» **Directions for this task**: The entries must be repeated verbatim, and their images left out.

» **Data**:
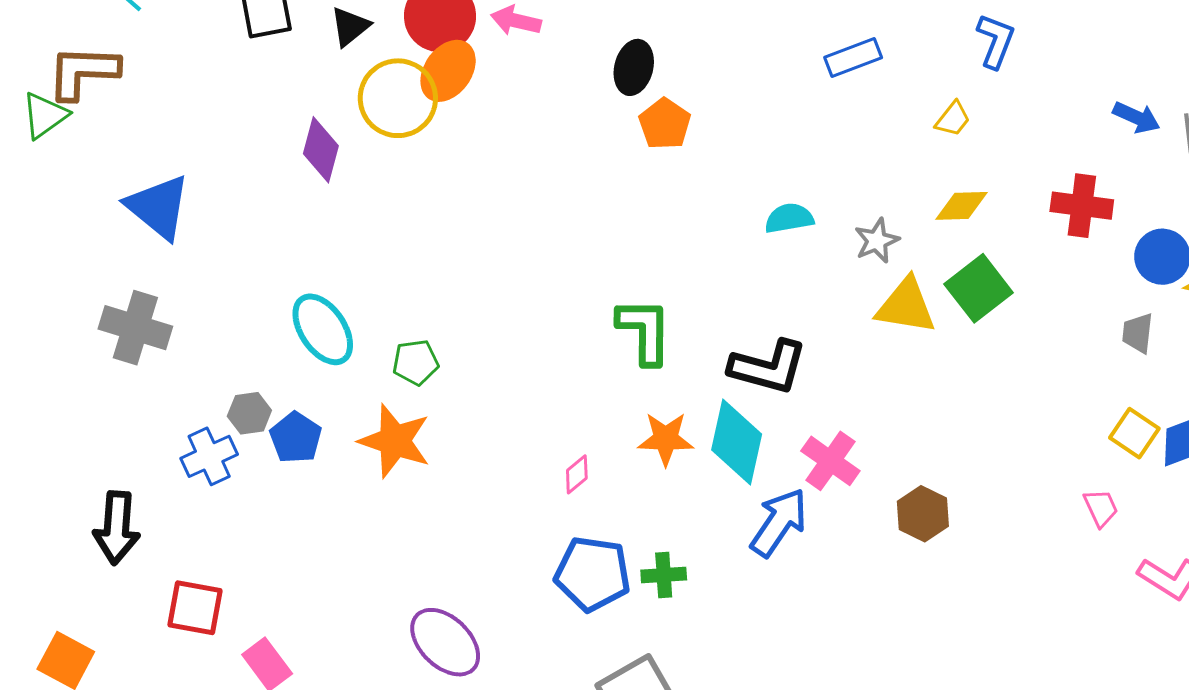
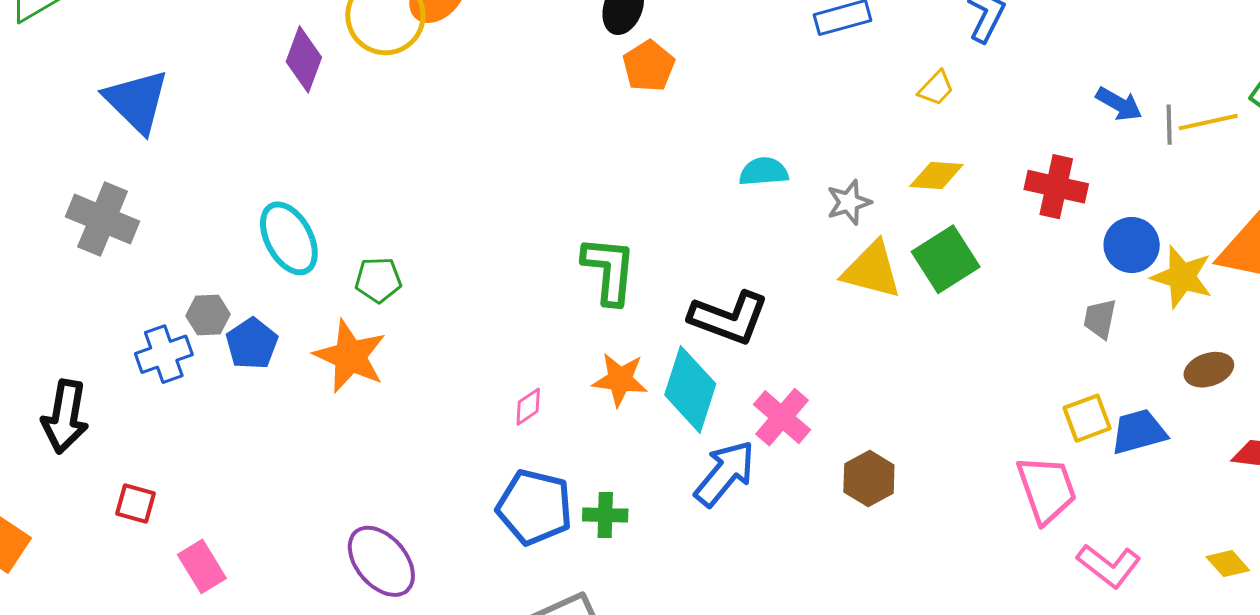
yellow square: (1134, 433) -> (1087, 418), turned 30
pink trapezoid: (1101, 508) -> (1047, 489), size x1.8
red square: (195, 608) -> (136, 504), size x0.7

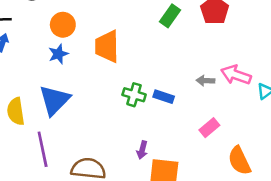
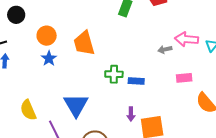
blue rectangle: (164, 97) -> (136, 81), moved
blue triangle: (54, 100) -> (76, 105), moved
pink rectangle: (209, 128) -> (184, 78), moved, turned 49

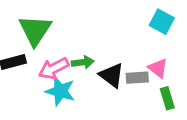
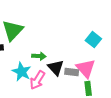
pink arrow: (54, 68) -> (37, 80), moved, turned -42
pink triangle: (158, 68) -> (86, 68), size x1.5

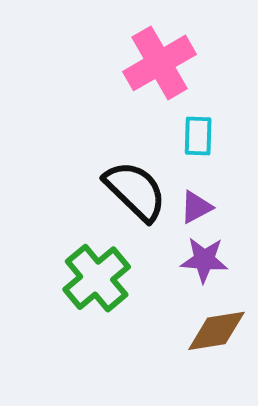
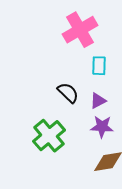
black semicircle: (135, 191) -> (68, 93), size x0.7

» **The completed task**:
yellow square: (1134, 433) -> (1087, 418), turned 30
pink trapezoid: (1101, 508) -> (1047, 489), size x1.8
red square: (195, 608) -> (136, 504), size x0.7

blue rectangle: (164, 97) -> (136, 81), moved
blue triangle: (54, 100) -> (76, 105), moved
pink rectangle: (209, 128) -> (184, 78), moved, turned 49

pink arrow: (54, 68) -> (37, 80), moved, turned -42
pink triangle: (158, 68) -> (86, 68), size x1.5

black semicircle: (135, 191) -> (68, 93), size x0.7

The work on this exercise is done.